#### MATERIAAL
↓↓↓

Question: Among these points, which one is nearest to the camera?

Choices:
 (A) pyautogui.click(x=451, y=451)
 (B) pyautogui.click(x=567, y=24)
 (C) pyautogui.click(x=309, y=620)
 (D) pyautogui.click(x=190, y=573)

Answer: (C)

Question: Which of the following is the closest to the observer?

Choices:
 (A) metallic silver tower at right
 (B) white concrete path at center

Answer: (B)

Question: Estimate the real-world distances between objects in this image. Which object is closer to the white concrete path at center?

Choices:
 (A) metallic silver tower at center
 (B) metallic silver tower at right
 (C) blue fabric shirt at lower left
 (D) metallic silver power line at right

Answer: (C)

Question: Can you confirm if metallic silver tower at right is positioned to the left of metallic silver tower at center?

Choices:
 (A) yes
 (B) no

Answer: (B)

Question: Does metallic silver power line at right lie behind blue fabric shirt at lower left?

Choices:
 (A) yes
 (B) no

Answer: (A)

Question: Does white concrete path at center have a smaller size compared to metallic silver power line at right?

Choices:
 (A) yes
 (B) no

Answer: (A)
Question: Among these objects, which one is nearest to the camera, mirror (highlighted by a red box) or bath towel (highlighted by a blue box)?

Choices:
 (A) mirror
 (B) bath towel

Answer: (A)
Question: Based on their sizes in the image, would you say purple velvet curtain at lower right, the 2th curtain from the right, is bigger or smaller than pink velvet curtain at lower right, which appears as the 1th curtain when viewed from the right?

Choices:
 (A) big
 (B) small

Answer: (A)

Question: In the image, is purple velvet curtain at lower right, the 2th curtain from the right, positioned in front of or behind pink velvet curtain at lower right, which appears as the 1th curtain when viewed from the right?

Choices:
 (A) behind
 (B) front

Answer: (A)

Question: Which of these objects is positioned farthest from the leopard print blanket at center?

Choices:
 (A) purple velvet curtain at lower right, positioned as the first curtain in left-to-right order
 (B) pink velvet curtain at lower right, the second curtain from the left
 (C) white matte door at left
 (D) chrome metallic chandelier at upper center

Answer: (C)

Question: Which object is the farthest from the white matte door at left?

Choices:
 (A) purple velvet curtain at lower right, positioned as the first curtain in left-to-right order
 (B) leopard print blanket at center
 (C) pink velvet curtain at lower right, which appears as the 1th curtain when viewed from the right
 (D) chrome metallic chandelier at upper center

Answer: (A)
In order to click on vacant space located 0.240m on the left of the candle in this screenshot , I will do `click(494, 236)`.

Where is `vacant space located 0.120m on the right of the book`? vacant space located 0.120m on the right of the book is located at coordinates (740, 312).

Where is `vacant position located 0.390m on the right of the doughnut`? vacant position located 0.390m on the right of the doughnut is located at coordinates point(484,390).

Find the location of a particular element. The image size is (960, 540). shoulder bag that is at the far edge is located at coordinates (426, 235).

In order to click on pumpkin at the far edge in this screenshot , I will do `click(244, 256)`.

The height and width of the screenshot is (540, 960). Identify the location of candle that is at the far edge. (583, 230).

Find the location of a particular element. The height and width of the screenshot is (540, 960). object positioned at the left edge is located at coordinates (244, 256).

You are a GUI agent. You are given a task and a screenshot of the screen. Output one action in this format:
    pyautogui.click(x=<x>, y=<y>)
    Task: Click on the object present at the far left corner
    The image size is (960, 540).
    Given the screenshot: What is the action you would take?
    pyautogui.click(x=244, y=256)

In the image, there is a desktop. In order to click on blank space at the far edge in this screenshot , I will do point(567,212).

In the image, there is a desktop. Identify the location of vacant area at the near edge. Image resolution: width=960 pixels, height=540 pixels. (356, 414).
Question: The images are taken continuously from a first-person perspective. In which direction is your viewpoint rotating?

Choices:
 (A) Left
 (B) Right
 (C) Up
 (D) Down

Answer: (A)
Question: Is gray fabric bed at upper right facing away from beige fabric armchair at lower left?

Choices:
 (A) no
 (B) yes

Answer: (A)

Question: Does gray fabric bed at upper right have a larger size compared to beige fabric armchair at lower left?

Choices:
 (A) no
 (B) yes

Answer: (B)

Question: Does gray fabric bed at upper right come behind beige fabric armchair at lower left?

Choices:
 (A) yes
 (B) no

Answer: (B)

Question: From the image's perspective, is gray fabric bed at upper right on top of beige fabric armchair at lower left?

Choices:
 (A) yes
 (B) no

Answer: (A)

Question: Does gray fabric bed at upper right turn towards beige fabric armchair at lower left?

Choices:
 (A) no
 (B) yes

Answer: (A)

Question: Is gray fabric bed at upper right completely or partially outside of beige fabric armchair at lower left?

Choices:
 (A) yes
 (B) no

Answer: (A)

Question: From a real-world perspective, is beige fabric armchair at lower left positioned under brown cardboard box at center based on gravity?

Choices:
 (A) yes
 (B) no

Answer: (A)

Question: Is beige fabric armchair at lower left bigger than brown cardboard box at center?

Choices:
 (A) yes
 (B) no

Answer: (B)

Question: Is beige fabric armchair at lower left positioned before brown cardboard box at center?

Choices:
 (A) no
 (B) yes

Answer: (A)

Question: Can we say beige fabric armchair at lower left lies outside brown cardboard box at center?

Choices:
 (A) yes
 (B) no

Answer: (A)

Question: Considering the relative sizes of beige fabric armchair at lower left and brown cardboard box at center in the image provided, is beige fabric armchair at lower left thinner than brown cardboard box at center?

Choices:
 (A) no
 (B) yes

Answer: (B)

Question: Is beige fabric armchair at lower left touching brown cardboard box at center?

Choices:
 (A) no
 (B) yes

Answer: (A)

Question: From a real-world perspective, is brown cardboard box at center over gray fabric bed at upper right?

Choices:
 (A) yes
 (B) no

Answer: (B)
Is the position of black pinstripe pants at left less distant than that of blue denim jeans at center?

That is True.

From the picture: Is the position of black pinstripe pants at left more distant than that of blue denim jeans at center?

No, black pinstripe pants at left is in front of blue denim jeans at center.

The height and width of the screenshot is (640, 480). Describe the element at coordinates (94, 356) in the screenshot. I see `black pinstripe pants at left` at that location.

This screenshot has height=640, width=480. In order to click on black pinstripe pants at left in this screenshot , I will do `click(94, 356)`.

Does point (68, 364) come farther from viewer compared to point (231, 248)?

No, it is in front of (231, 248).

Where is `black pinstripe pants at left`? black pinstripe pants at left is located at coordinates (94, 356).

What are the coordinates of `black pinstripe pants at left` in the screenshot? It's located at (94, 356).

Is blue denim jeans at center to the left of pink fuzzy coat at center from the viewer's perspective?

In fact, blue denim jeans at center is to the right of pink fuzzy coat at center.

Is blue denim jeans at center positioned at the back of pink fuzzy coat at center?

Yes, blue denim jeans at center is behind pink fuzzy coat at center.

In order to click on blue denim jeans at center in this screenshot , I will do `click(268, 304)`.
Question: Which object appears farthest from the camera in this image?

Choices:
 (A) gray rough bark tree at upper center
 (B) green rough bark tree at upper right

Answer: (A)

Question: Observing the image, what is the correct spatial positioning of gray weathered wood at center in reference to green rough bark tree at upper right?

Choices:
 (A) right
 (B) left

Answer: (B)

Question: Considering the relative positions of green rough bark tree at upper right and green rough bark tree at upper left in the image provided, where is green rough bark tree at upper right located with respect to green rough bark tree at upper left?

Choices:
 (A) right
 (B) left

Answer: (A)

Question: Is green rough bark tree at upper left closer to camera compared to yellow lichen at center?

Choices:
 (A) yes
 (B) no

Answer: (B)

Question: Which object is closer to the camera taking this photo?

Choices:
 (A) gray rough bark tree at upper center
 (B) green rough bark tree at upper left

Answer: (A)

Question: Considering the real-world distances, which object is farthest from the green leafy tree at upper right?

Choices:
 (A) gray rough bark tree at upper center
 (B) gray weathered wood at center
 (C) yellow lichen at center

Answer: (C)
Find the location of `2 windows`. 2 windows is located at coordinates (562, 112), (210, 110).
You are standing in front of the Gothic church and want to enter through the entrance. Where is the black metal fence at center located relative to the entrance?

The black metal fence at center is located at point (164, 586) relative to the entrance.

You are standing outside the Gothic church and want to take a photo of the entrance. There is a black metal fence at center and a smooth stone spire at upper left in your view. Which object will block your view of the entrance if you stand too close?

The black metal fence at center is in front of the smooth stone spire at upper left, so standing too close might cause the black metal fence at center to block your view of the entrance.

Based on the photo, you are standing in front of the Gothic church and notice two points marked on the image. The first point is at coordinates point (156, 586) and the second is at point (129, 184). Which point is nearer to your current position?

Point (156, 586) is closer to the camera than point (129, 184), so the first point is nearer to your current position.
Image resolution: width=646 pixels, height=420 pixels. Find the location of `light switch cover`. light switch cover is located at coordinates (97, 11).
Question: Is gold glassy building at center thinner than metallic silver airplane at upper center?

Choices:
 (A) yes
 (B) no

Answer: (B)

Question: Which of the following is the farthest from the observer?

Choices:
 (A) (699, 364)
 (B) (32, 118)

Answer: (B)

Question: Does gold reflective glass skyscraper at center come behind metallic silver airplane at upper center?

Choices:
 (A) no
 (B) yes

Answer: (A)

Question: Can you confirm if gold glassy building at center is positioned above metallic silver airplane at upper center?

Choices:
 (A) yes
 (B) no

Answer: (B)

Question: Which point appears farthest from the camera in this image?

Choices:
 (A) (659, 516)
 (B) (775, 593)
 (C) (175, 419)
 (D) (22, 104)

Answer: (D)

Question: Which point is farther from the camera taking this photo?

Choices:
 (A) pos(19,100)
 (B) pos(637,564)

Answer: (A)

↑↑↑

#### WAT TE DOEN
Tel in hoeveel regels hierboven het woord "resolution" voorkomt. Geef alleen dat aantal.

#### RESULTAAT
2